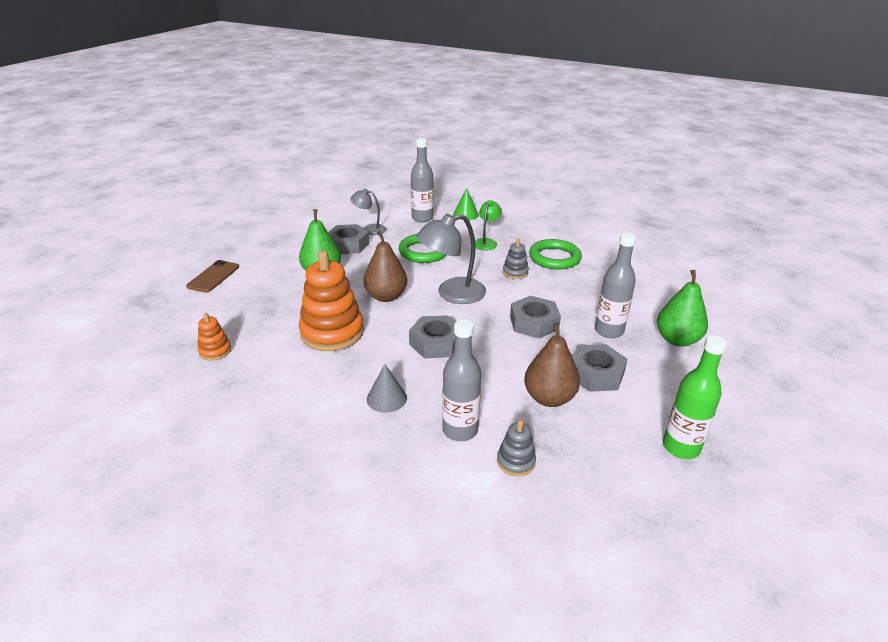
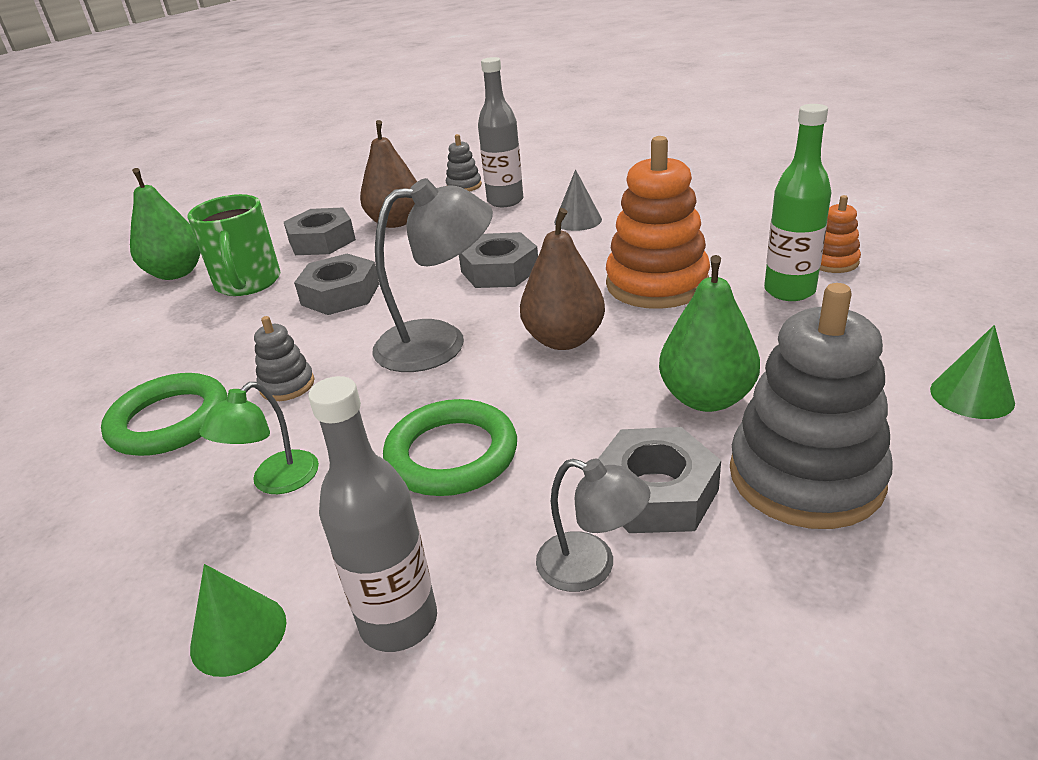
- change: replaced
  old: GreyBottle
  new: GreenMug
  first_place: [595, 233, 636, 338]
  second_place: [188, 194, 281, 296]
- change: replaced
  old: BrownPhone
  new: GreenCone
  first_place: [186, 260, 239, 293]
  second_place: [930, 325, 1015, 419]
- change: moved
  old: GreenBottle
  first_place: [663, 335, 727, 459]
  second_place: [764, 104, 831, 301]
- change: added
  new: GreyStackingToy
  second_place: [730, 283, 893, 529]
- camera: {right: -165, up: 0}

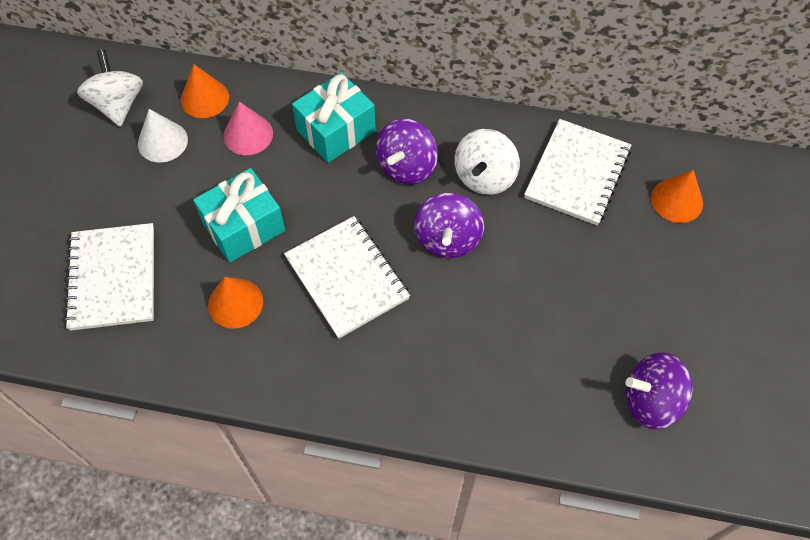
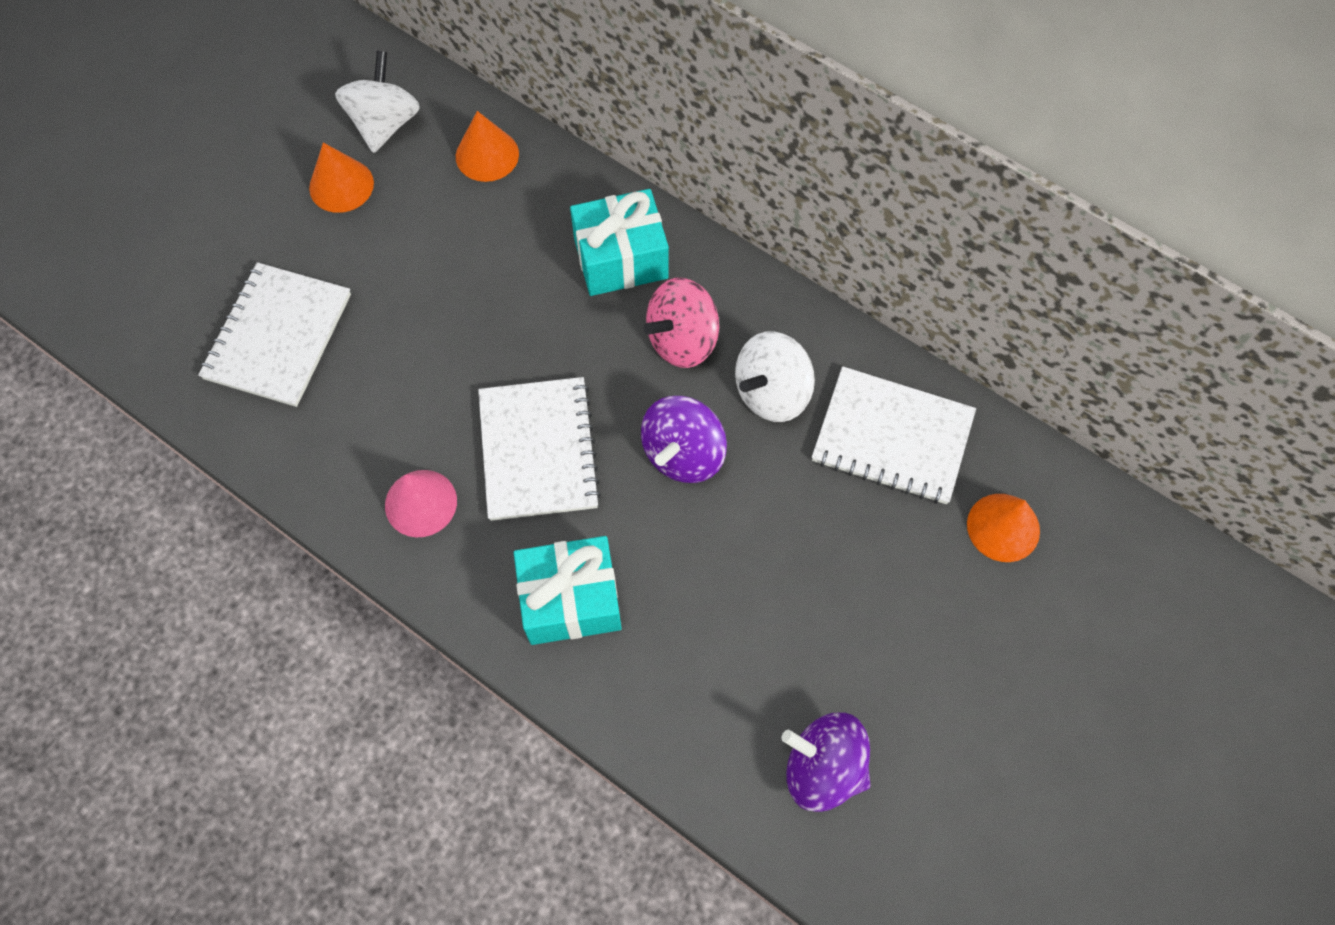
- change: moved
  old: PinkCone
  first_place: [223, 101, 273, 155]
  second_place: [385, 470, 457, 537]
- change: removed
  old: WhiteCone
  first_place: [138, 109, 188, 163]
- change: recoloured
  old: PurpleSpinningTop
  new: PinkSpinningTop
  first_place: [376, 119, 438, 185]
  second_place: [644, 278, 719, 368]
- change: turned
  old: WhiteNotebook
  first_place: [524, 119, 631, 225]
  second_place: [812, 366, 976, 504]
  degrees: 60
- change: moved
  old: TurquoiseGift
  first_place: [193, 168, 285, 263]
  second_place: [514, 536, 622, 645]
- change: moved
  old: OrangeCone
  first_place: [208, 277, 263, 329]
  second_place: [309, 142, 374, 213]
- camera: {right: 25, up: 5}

WORK REQUEST = Could you write out the records exactly while omitting every picture?

YOUR RESPONSE =
- change: replaced
  old: GreyBottle
  new: GreenMug
  first_place: [595, 233, 636, 338]
  second_place: [188, 194, 281, 296]
- change: replaced
  old: BrownPhone
  new: GreenCone
  first_place: [186, 260, 239, 293]
  second_place: [930, 325, 1015, 419]
- change: moved
  old: GreenBottle
  first_place: [663, 335, 727, 459]
  second_place: [764, 104, 831, 301]
- change: added
  new: GreyStackingToy
  second_place: [730, 283, 893, 529]
- camera: {right: -165, up: 0}

- change: moved
  old: PinkCone
  first_place: [223, 101, 273, 155]
  second_place: [385, 470, 457, 537]
- change: removed
  old: WhiteCone
  first_place: [138, 109, 188, 163]
- change: recoloured
  old: PurpleSpinningTop
  new: PinkSpinningTop
  first_place: [376, 119, 438, 185]
  second_place: [644, 278, 719, 368]
- change: turned
  old: WhiteNotebook
  first_place: [524, 119, 631, 225]
  second_place: [812, 366, 976, 504]
  degrees: 60
- change: moved
  old: TurquoiseGift
  first_place: [193, 168, 285, 263]
  second_place: [514, 536, 622, 645]
- change: moved
  old: OrangeCone
  first_place: [208, 277, 263, 329]
  second_place: [309, 142, 374, 213]
- camera: {right: 25, up: 5}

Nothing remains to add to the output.